### Input records
Content starts
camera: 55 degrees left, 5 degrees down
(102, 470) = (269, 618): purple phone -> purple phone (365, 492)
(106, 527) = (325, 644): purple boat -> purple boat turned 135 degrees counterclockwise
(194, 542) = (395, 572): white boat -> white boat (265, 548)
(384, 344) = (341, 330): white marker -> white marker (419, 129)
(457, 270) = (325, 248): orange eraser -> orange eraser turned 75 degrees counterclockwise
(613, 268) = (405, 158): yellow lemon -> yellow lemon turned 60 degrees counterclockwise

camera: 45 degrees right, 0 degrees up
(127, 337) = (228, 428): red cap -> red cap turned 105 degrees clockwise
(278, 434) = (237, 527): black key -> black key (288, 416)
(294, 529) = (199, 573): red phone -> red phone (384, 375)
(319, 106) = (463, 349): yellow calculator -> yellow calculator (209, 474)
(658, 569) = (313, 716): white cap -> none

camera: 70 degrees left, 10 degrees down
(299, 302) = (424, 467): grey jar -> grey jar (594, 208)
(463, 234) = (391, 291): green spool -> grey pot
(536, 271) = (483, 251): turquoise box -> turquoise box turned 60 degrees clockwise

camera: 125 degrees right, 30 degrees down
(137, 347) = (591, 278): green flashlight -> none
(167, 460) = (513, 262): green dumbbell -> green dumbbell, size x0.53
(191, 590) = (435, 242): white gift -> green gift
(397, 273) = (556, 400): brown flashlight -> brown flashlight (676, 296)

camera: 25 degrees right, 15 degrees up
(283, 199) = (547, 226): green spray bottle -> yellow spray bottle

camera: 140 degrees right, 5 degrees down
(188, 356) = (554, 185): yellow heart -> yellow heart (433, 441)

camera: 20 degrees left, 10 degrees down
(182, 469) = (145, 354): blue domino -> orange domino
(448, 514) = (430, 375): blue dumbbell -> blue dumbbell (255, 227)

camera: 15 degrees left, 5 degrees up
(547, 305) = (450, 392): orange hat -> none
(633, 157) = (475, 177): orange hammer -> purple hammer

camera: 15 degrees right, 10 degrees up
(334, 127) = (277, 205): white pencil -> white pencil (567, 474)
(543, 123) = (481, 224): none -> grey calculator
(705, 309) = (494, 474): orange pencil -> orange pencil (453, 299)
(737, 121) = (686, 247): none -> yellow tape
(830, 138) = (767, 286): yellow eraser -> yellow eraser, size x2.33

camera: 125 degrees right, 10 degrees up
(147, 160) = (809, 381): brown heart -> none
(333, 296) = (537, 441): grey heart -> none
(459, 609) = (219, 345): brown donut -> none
Content ends
### Prompt
Word for word, restate the listing above from its first line to the line with "(191, 590) = (435, 242): white", keeping both.

### Solution to this problem
camera: 55 degrees left, 5 degrees down
(102, 470) = (269, 618): purple phone -> purple phone (365, 492)
(106, 527) = (325, 644): purple boat -> purple boat turned 135 degrees counterclockwise
(194, 542) = (395, 572): white boat -> white boat (265, 548)
(384, 344) = (341, 330): white marker -> white marker (419, 129)
(457, 270) = (325, 248): orange eraser -> orange eraser turned 75 degrees counterclockwise
(613, 268) = (405, 158): yellow lemon -> yellow lemon turned 60 degrees counterclockwise

camera: 45 degrees right, 0 degrees up
(127, 337) = (228, 428): red cap -> red cap turned 105 degrees clockwise
(278, 434) = (237, 527): black key -> black key (288, 416)
(294, 529) = (199, 573): red phone -> red phone (384, 375)
(319, 106) = (463, 349): yellow calculator -> yellow calculator (209, 474)
(658, 569) = (313, 716): white cap -> none

camera: 70 degrees left, 10 degrees down
(299, 302) = (424, 467): grey jar -> grey jar (594, 208)
(463, 234) = (391, 291): green spool -> grey pot
(536, 271) = (483, 251): turquoise box -> turquoise box turned 60 degrees clockwise

camera: 125 degrees right, 30 degrees down
(137, 347) = (591, 278): green flashlight -> none
(167, 460) = (513, 262): green dumbbell -> green dumbbell, size x0.53
(191, 590) = (435, 242): white gift -> green gift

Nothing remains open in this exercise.